TASK TO COMPLETE:
In the records below, find the line holding "(305, 138) = (350, 201): orange" and the line holding "(417, 371) = (416, 589): black". Set down both, with every line between them, exactly.

MATERIAL TO PROCESS:

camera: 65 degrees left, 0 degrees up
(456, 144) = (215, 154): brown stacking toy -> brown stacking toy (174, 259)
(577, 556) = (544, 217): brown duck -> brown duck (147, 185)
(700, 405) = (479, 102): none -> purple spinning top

...

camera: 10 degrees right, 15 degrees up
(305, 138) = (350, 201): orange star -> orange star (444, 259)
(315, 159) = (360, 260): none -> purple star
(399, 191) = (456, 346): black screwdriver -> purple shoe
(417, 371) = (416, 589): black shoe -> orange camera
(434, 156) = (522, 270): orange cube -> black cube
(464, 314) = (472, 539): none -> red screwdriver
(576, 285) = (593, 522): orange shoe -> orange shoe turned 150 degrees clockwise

THE ANSWER:
(305, 138) = (350, 201): orange star -> orange star (444, 259)
(315, 159) = (360, 260): none -> purple star
(399, 191) = (456, 346): black screwdriver -> purple shoe
(417, 371) = (416, 589): black shoe -> orange camera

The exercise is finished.